Task instructions:
Please state how many lines in the records below contain the word "banana"; the answer should be a number and nothing else.

─── Dataset records ───

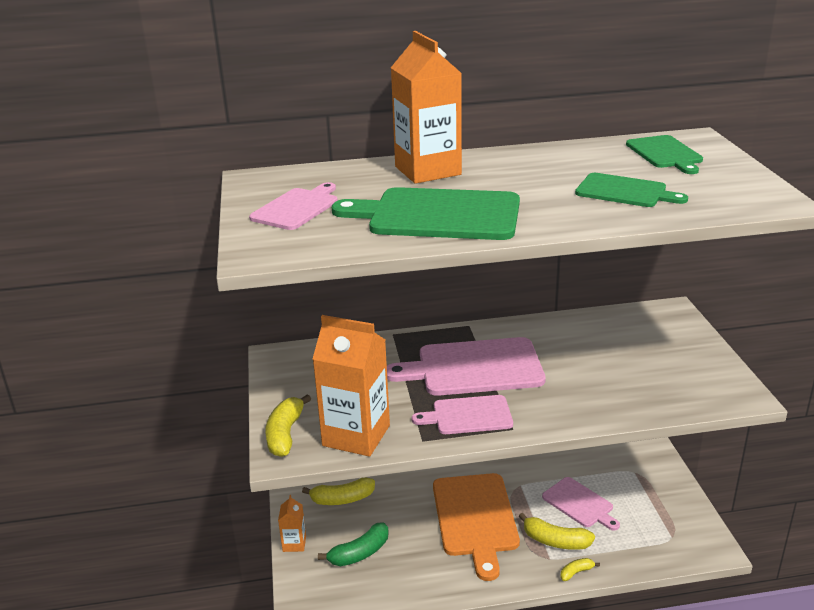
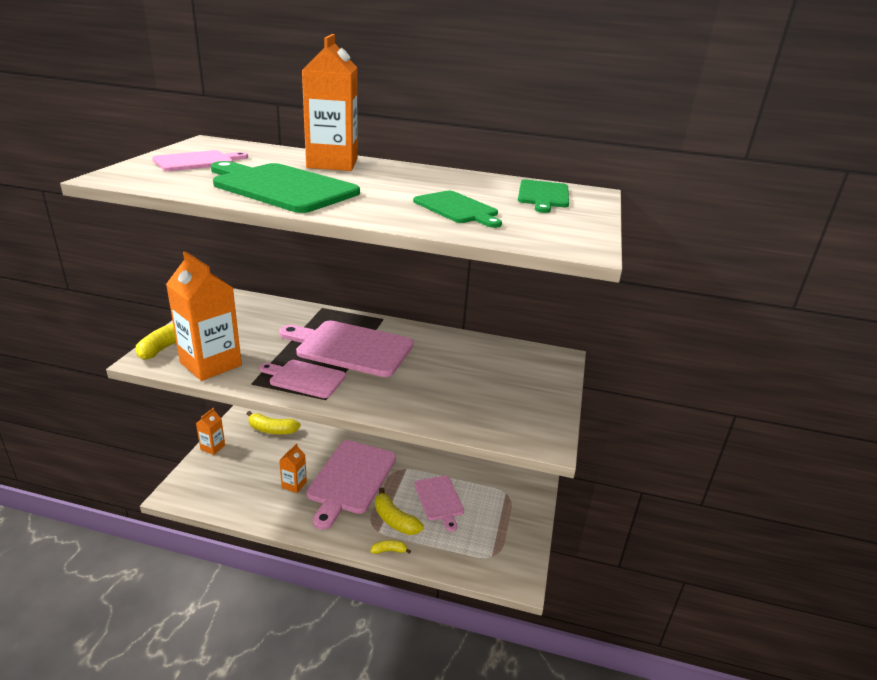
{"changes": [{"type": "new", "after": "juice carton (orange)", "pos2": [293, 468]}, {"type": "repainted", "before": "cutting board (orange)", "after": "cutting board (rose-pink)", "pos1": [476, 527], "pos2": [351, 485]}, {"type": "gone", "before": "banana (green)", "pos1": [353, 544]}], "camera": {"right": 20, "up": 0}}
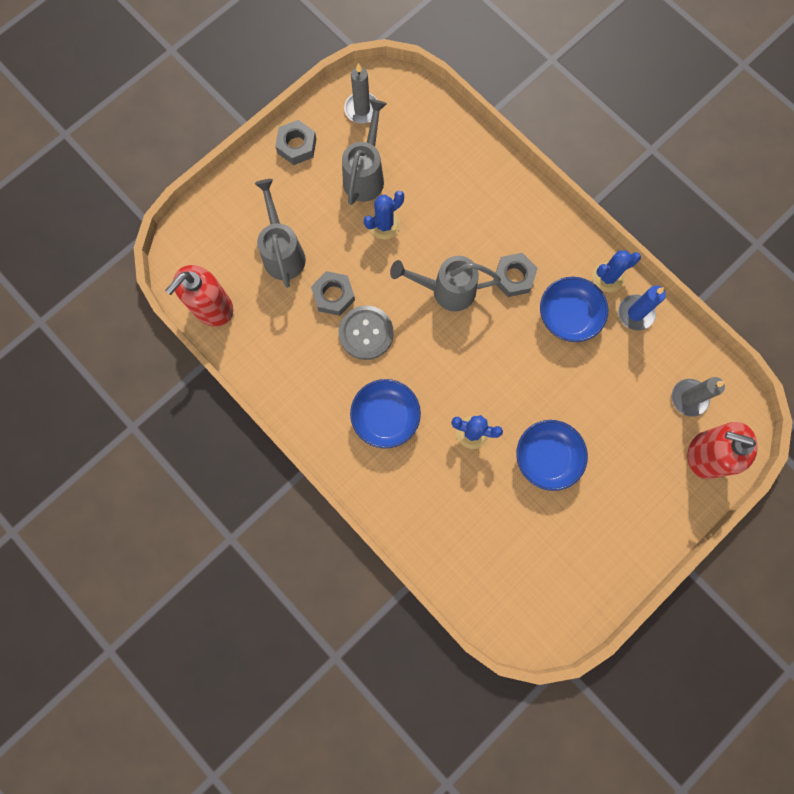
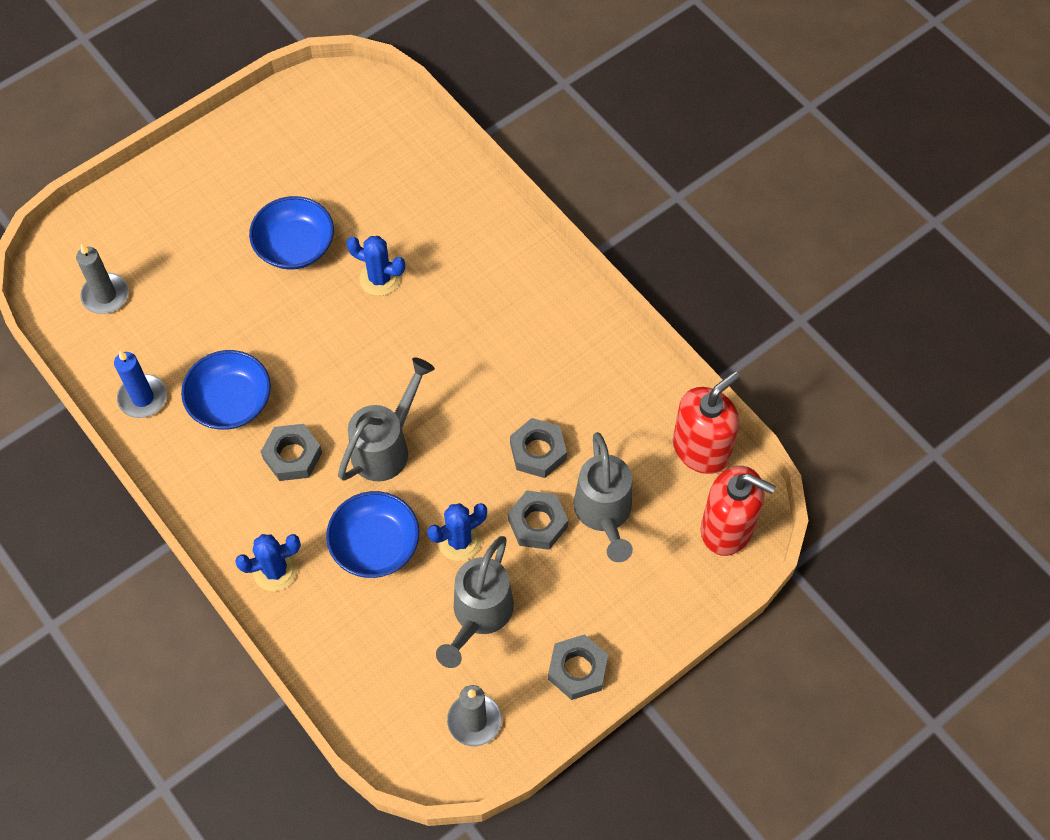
{"changes": [{"type": "shifted", "before": "cactus (blue)", "pos1": [616, 271], "pos2": [268, 562]}, {"type": "shifted", "before": "deep dish (blue)", "pos1": [385, 414], "pos2": [372, 534]}, {"type": "rotated", "before": "watering pot (ash-grey)", "pos1": [445, 283], "pos2": [386, 419], "turn": -60}, {"type": "new", "after": "hex nut (ash-grey)", "pos2": [538, 520]}, {"type": "shifted", "before": "pump bottle (red)", "pos1": [722, 450], "pos2": [738, 511]}, {"type": "gone", "before": "shirt button (ash-grey)", "pos1": [366, 332]}], "camera": {"right": -175, "up": -15}}
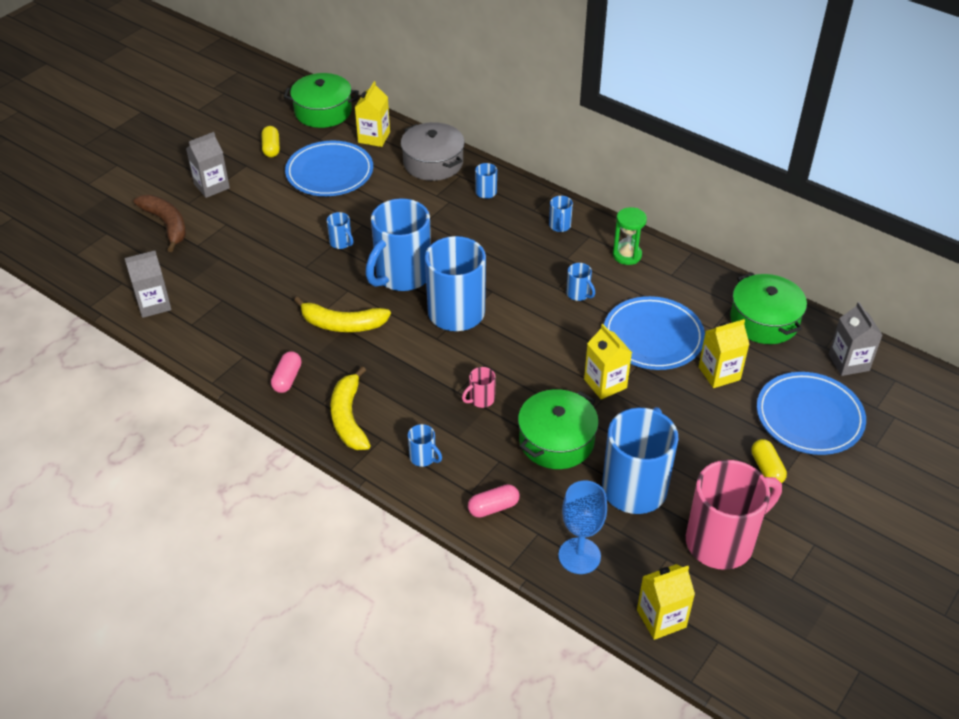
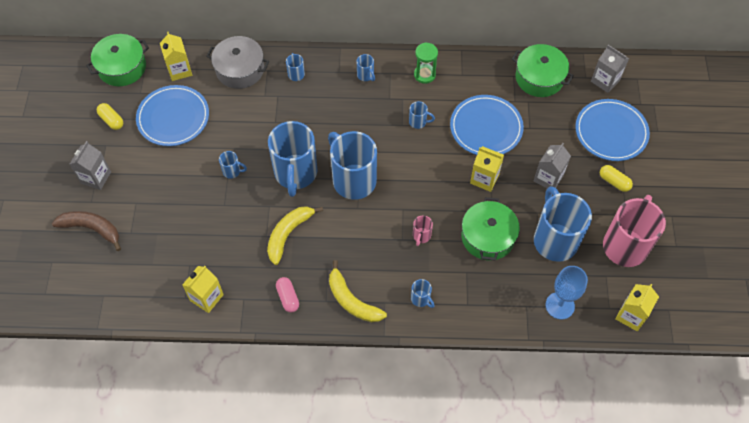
{"changes": [{"type": "shifted", "before": "juice carton (golden)", "pos1": [724, 353], "pos2": [203, 289]}, {"type": "rotated", "before": "banana (golden)", "pos1": [342, 314], "pos2": [295, 235], "turn": 150}, {"type": "rotated", "before": "mug (blue)", "pos1": [425, 445], "pos2": [422, 293], "turn": 45}, {"type": "shifted", "before": "juice carton (ash-grey)", "pos1": [148, 284], "pos2": [552, 166]}, {"type": "gone", "before": "pill shape (rose-pink)", "pos1": [493, 501]}], "camera": {"right": -35, "up": 15}}
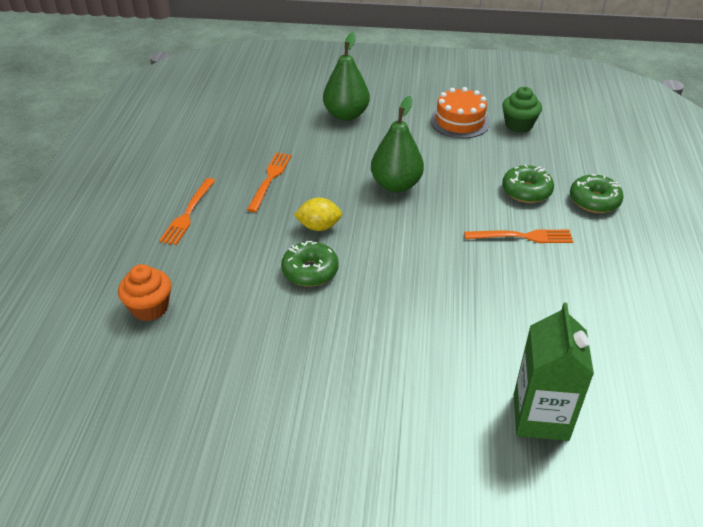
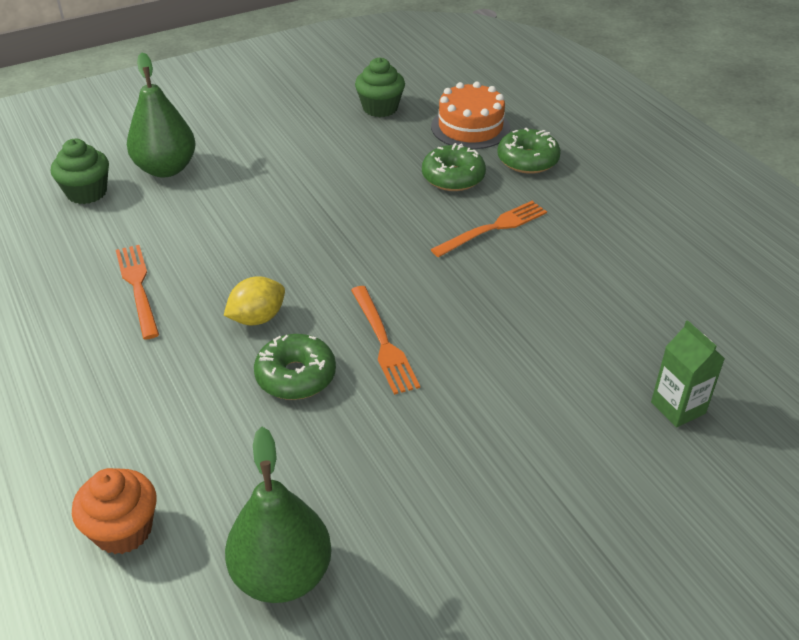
{"changes": [{"type": "new", "after": "muffin (green)", "pos2": [80, 171]}, {"type": "shifted", "before": "pear fruit (green)", "pos1": [397, 144], "pos2": [278, 515]}, {"type": "shifted", "before": "dinner fork (orange)", "pos1": [187, 211], "pos2": [385, 340]}, {"type": "shifted", "before": "layer cake (orange)", "pos1": [460, 112], "pos2": [470, 115]}, {"type": "scaled", "before": "juice carton (green)", "pos1": [554, 372], "pos2": [688, 374], "scale": 0.62}], "camera": {"right": -35, "up": 0}}
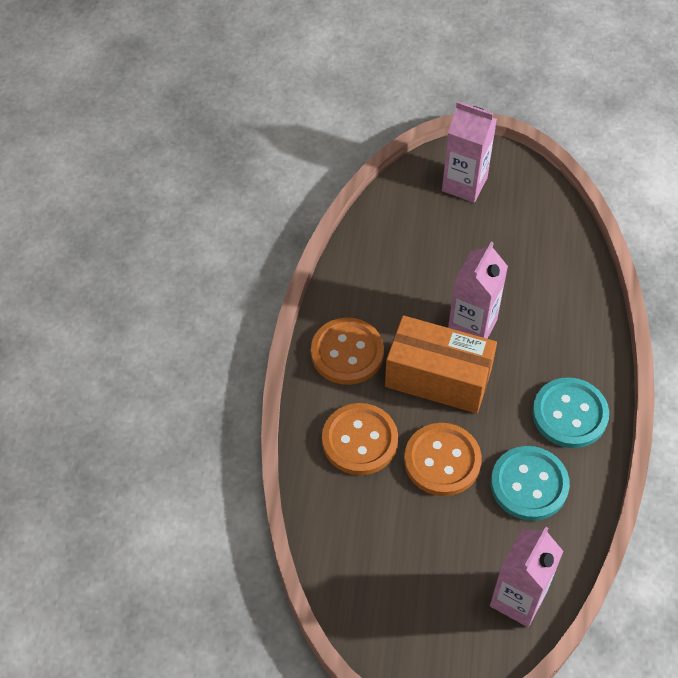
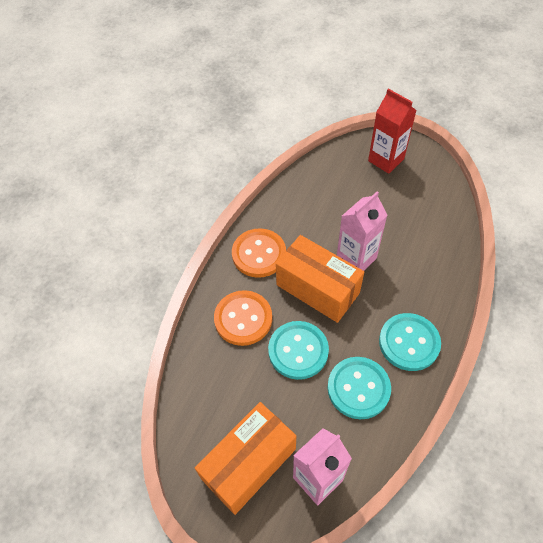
{"changes": [{"type": "new", "after": "package (orange)", "pos2": [245, 458]}, {"type": "repainted", "before": "shirt button (orange)", "after": "shirt button (turquoise)", "pos1": [443, 459], "pos2": [298, 350]}, {"type": "repainted", "before": "juice carton (rose-pink)", "after": "juice carton (red)", "pos1": [469, 152], "pos2": [392, 131]}], "camera": {"right": 20, "up": 0}}
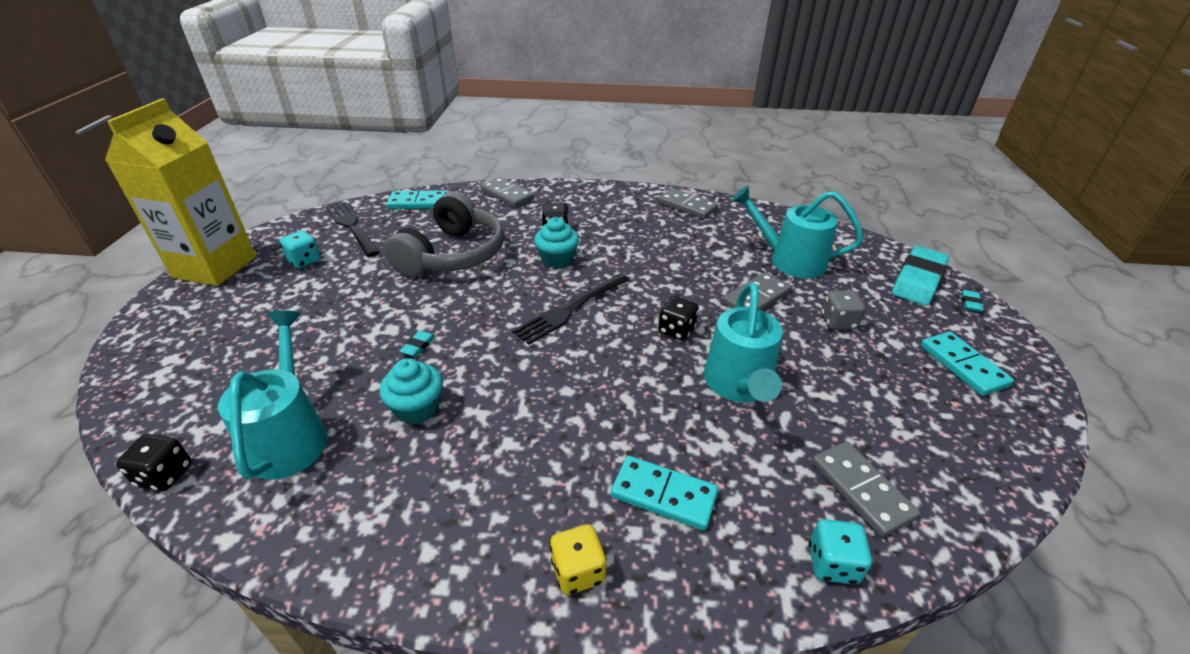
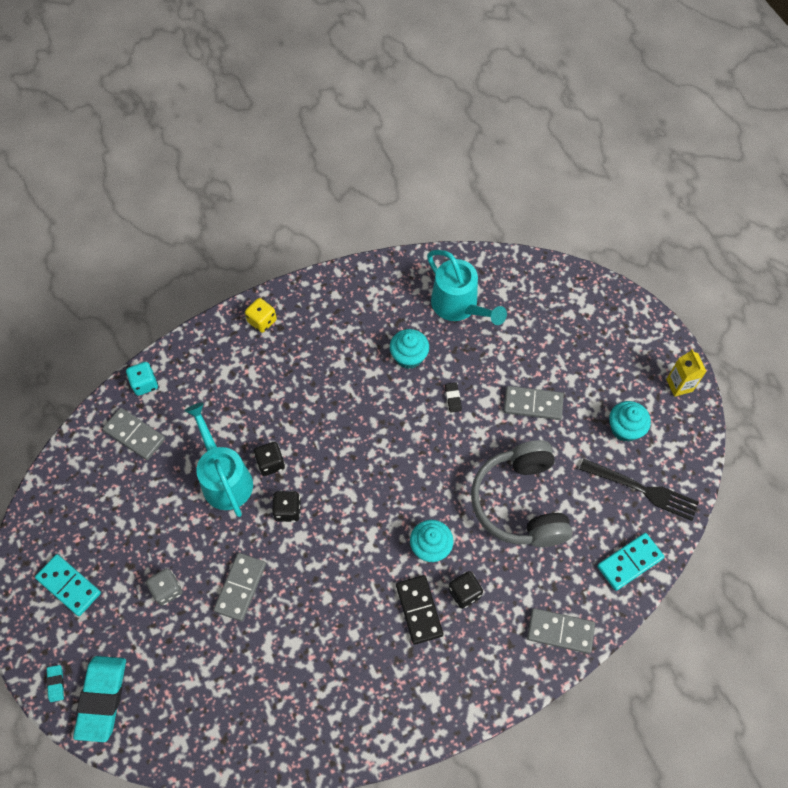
{"changes": [{"type": "shifted", "before": "dice (jet-black)", "pos1": [153, 462], "pos2": [269, 459]}, {"type": "new", "after": "domino tile (jet-black)", "pos2": [419, 610]}, {"type": "repainted", "before": "gum eraser (turquoise)", "after": "gum eraser (jet-black)", "pos1": [417, 344], "pos2": [453, 398]}, {"type": "shifted", "before": "domino tile (ash-grey)", "pos1": [688, 203], "pos2": [534, 403]}, {"type": "swapped", "before": "dice (turquoise)", "after": "muffin (turquoise)", "pos1": [300, 249], "pos2": [630, 421]}, {"type": "scaled", "before": "juice carton (golden)", "pos1": [180, 192], "pos2": [686, 373], "scale": 0.43}, {"type": "gone", "before": "dinner fork (jet-black)", "pos1": [570, 309]}, {"type": "gone", "before": "domino tile (turquoise)", "pos1": [664, 493]}, {"type": "gone", "before": "watering pot (turquoise)", "pos1": [797, 232]}], "camera": {"right": 150, "up": 25}}
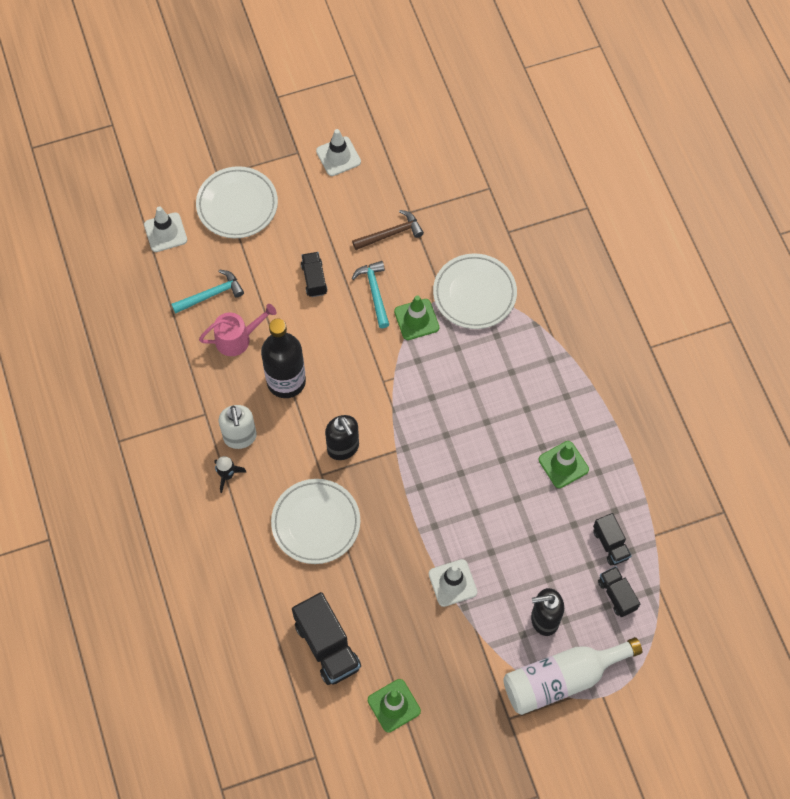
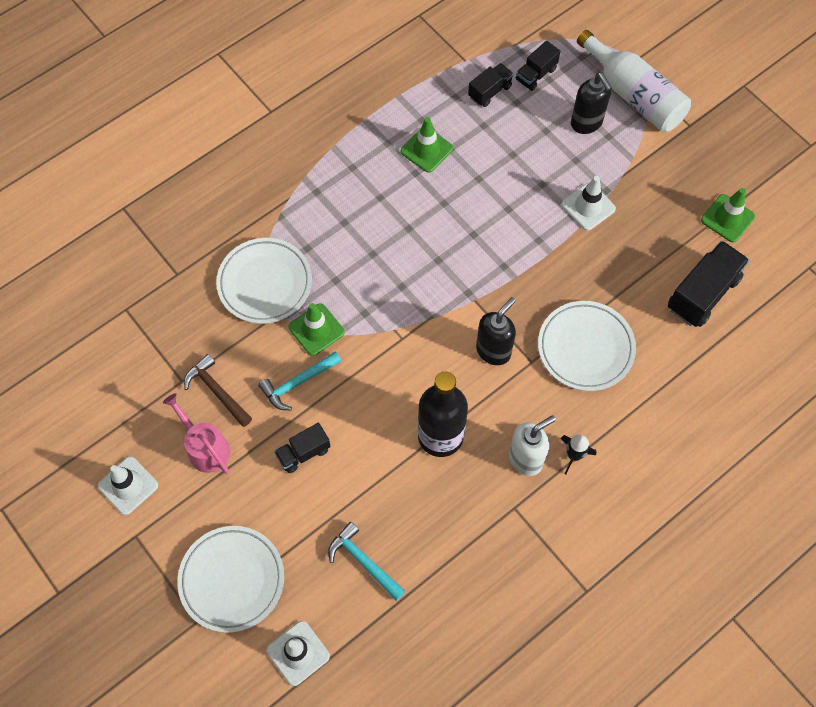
{"changes": [{"type": "shifted", "before": "watering pot (rose-pink)", "pos1": [237, 330], "pos2": [196, 433]}], "camera": {"right": -110, "up": 0}}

───

Your solution:
2